About this exercise:
Send each entry back exactly as given, pictures excluded.

━━ Input

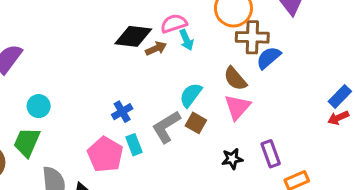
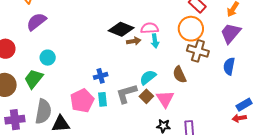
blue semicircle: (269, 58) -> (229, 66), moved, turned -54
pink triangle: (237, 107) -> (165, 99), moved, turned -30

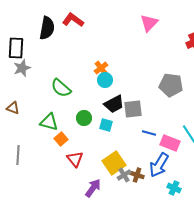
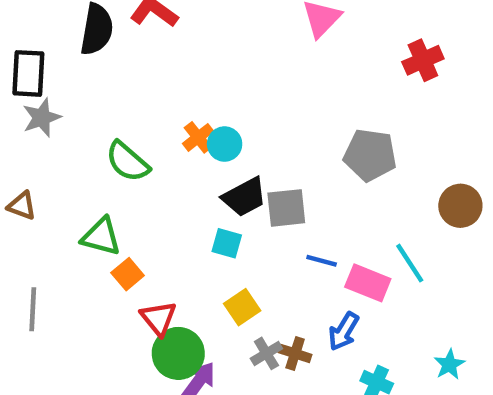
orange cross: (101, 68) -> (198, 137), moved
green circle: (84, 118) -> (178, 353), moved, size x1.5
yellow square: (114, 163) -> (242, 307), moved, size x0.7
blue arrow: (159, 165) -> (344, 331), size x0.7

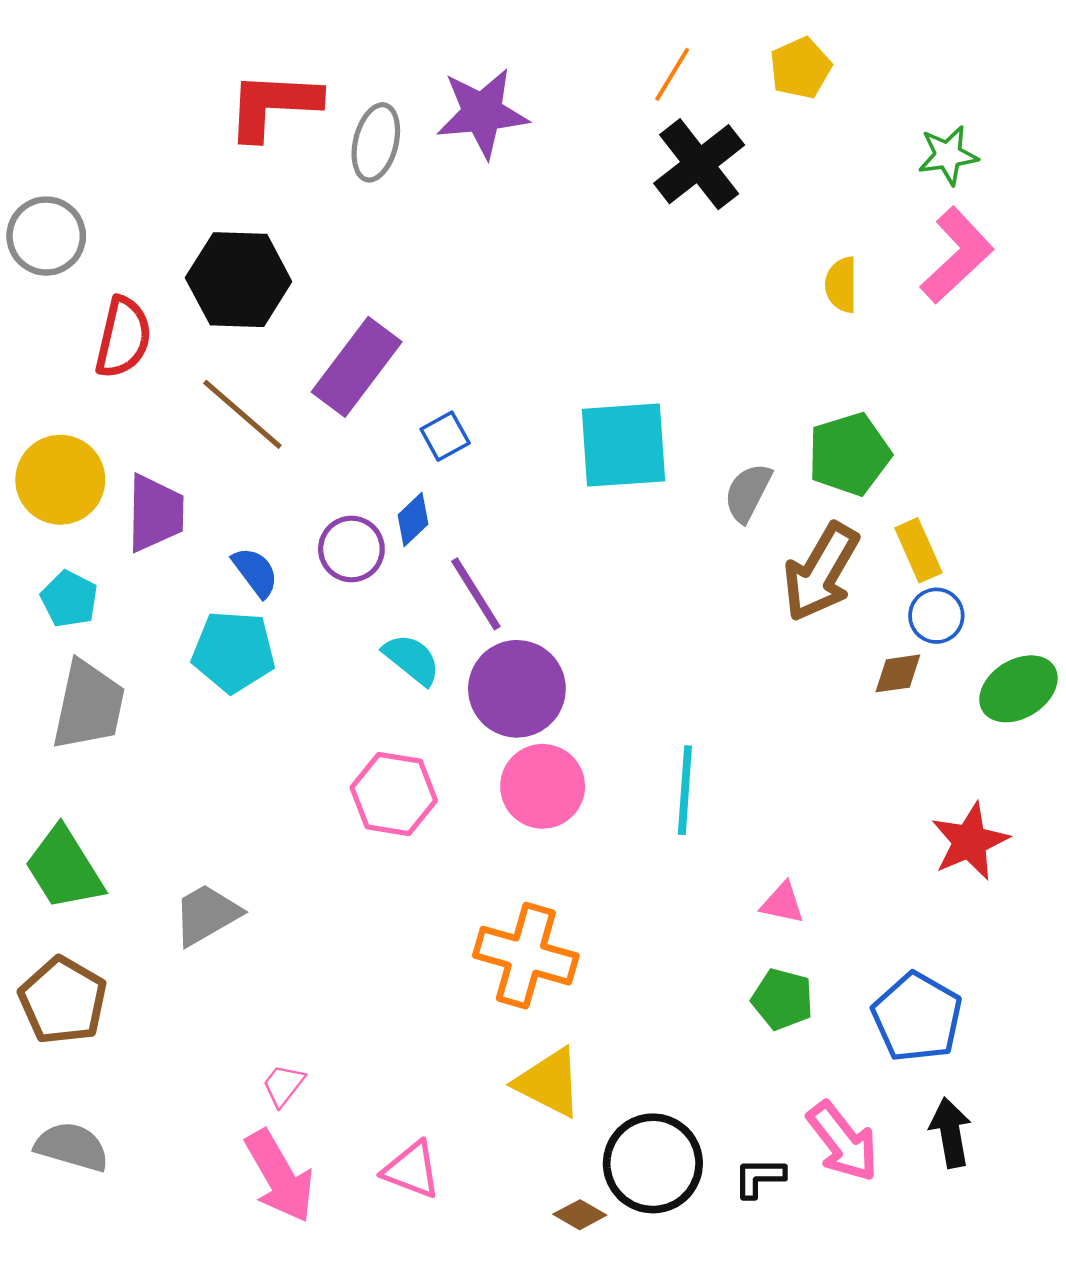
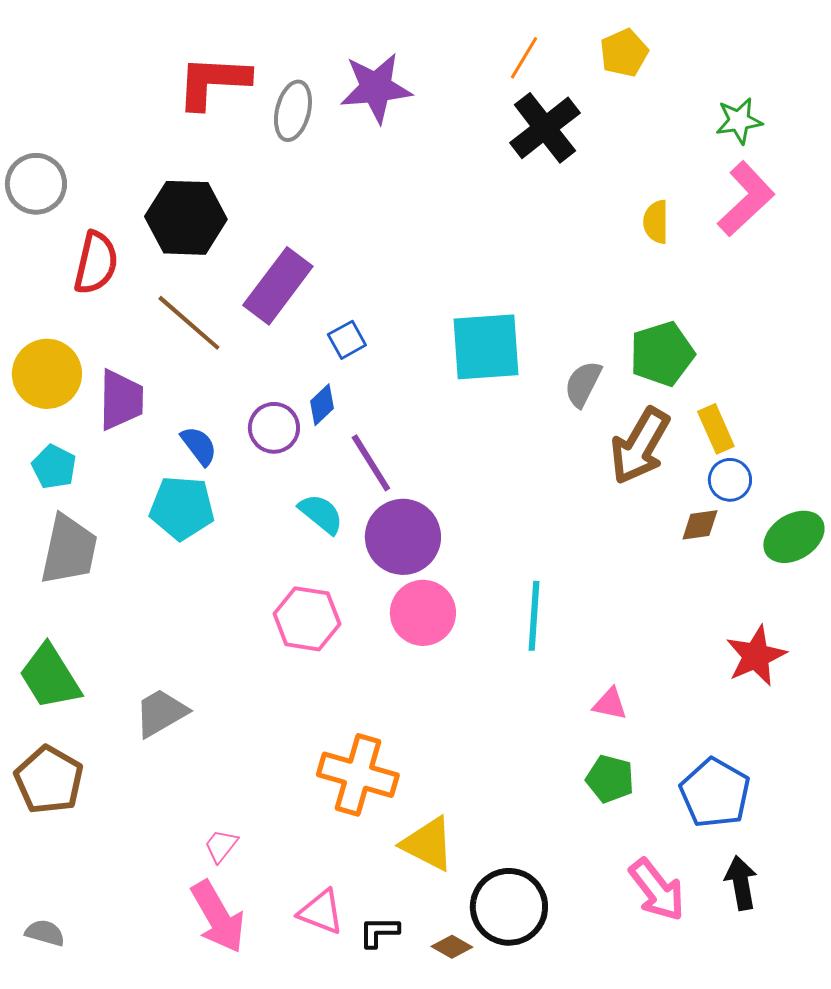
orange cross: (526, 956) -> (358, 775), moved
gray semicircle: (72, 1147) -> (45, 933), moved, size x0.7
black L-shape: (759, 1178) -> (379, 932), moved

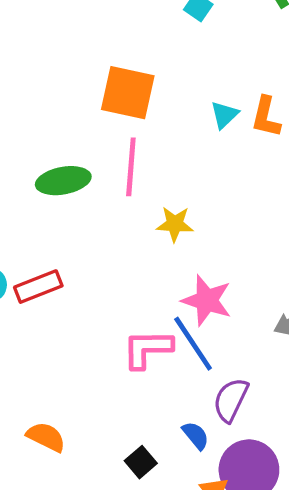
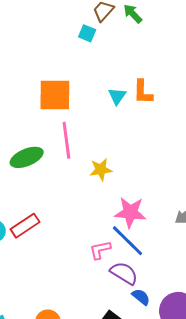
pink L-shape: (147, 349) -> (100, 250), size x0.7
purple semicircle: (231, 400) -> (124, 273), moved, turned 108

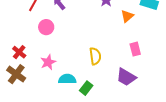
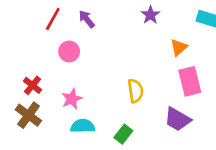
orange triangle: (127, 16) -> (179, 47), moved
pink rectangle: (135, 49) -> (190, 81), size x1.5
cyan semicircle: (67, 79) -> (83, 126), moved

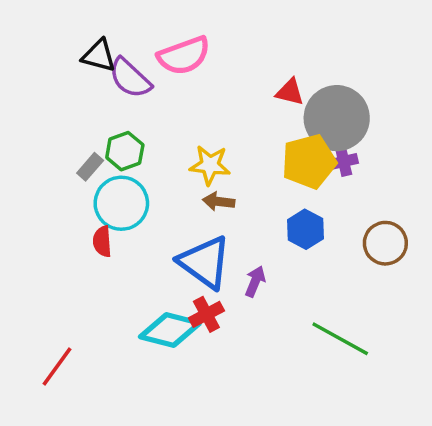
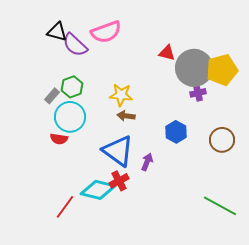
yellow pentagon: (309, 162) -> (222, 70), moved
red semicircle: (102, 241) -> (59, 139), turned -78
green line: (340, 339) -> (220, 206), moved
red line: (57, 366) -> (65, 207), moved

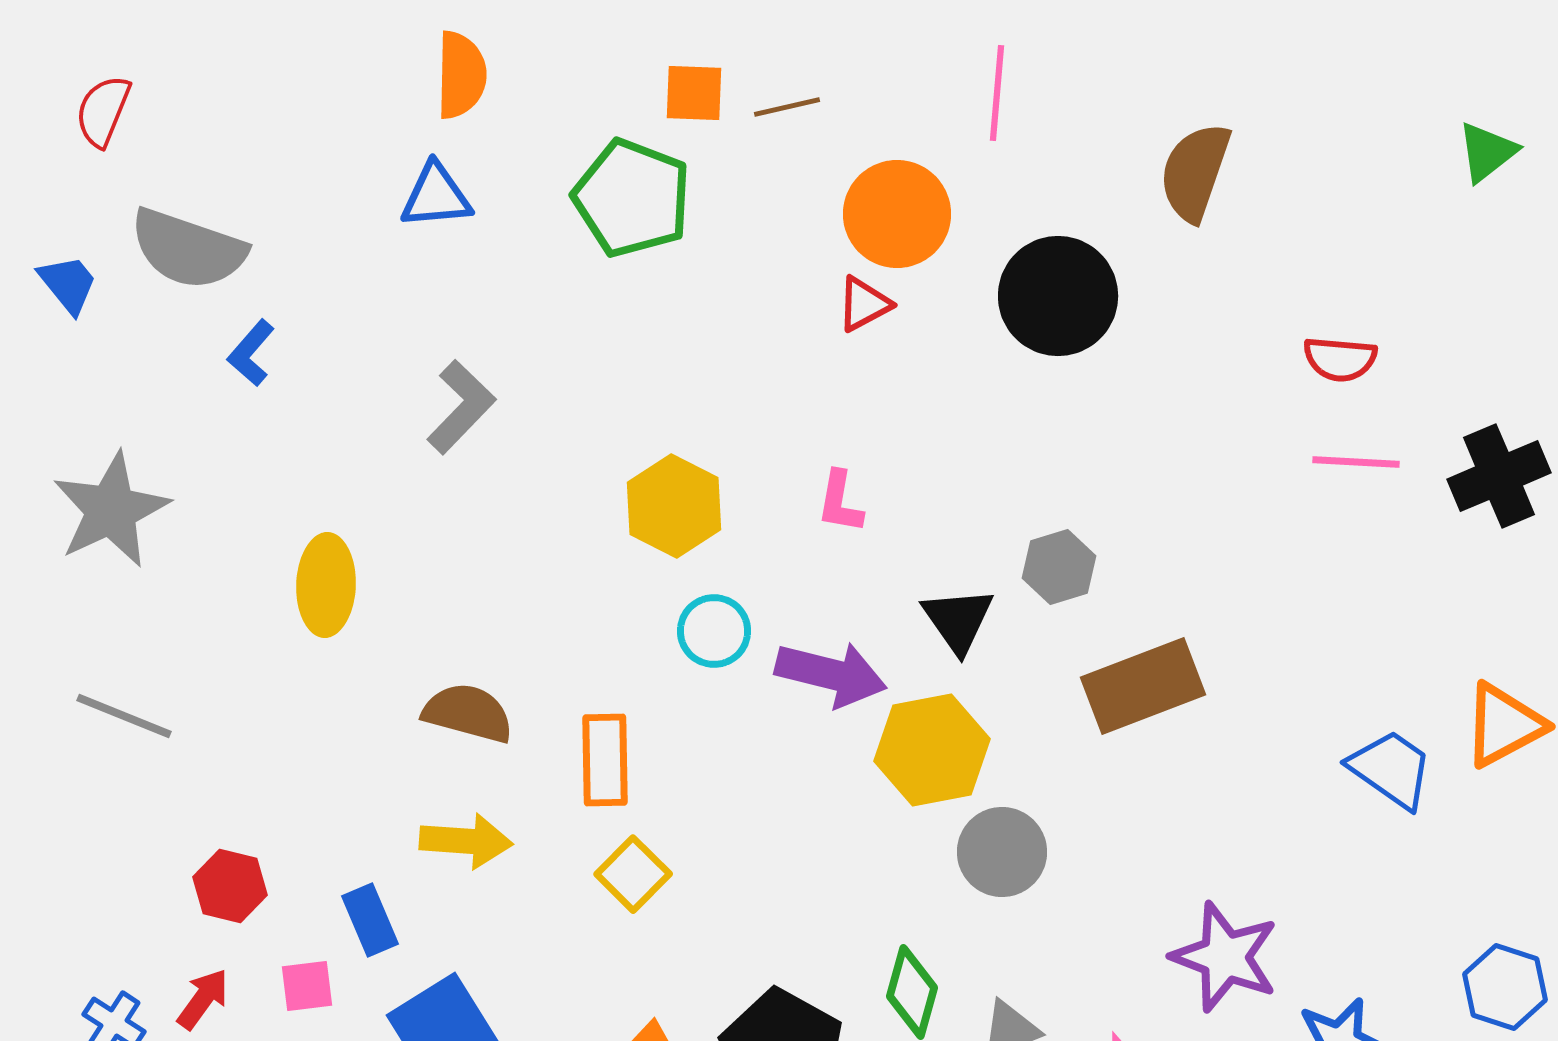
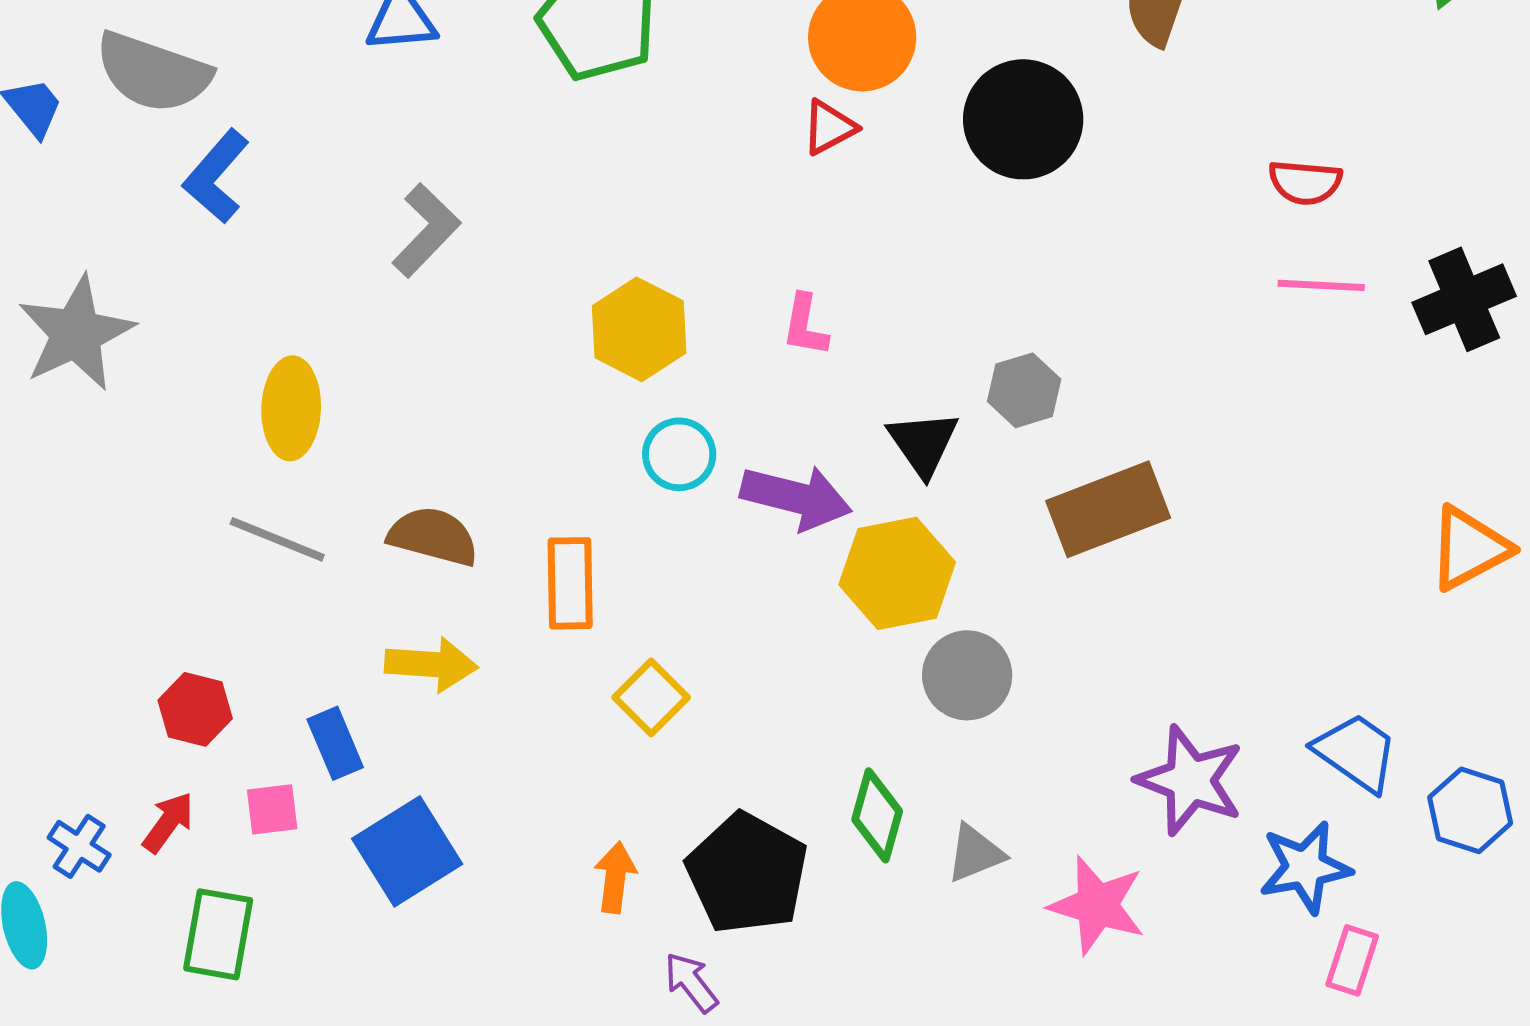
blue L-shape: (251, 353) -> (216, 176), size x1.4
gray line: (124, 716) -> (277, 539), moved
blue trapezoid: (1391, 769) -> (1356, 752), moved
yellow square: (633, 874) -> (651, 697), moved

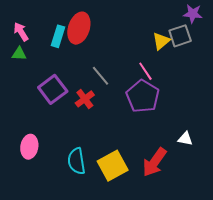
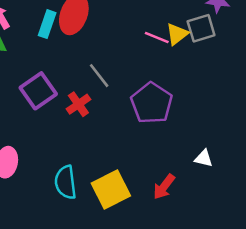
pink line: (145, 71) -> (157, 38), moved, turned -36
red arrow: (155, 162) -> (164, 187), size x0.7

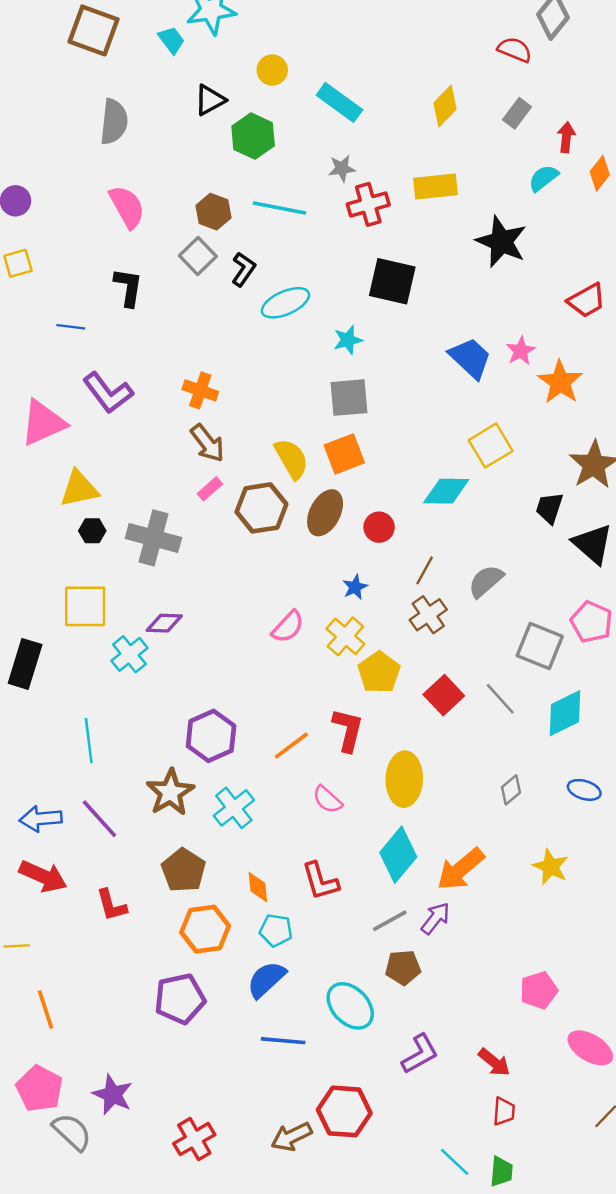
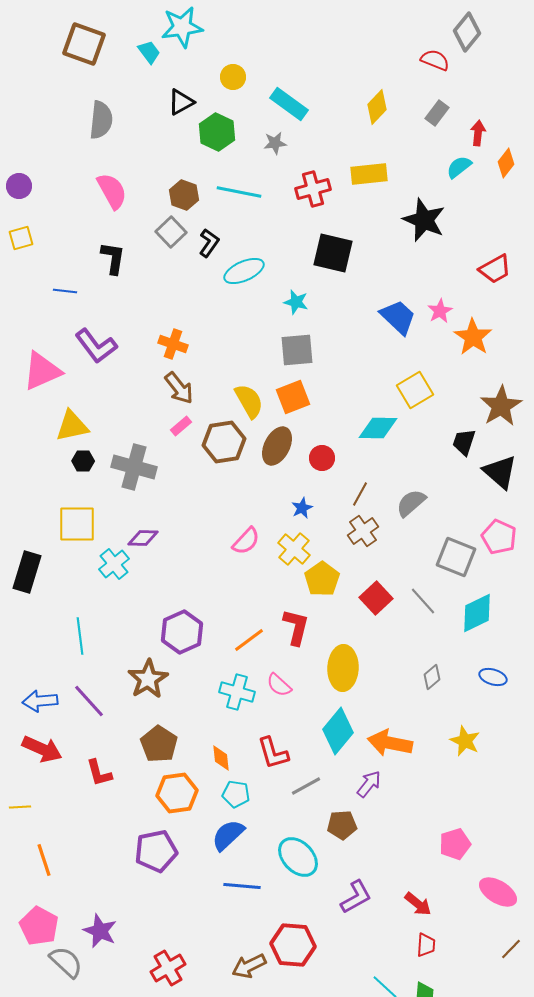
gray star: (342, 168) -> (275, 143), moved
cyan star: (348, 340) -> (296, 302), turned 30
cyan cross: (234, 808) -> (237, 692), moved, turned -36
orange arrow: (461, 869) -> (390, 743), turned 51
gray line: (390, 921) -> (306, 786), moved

━━━━

Solved exercise:
blue semicircle: (269, 58) -> (229, 66), moved, turned -54
pink triangle: (237, 107) -> (165, 99), moved, turned -30

orange cross: (101, 68) -> (198, 137), moved
green circle: (84, 118) -> (178, 353), moved, size x1.5
yellow square: (114, 163) -> (242, 307), moved, size x0.7
blue arrow: (159, 165) -> (344, 331), size x0.7

orange cross: (526, 956) -> (358, 775), moved
gray semicircle: (72, 1147) -> (45, 933), moved, size x0.7
black L-shape: (759, 1178) -> (379, 932), moved

pink L-shape: (147, 349) -> (100, 250), size x0.7
purple semicircle: (231, 400) -> (124, 273), moved, turned 108

orange triangle: (127, 16) -> (179, 47), moved
pink rectangle: (135, 49) -> (190, 81), size x1.5
cyan semicircle: (67, 79) -> (83, 126), moved

yellow pentagon: (309, 162) -> (222, 70), moved
red semicircle: (102, 241) -> (59, 139), turned -78
green line: (340, 339) -> (220, 206), moved
red line: (57, 366) -> (65, 207), moved

blue L-shape: (251, 353) -> (216, 176), size x1.4
gray line: (124, 716) -> (277, 539), moved
blue trapezoid: (1391, 769) -> (1356, 752), moved
yellow square: (633, 874) -> (651, 697), moved

pink line: (145, 71) -> (157, 38), moved, turned -36
red arrow: (155, 162) -> (164, 187), size x0.7

gray star: (342, 168) -> (275, 143), moved
cyan star: (348, 340) -> (296, 302), turned 30
cyan cross: (234, 808) -> (237, 692), moved, turned -36
orange arrow: (461, 869) -> (390, 743), turned 51
gray line: (390, 921) -> (306, 786), moved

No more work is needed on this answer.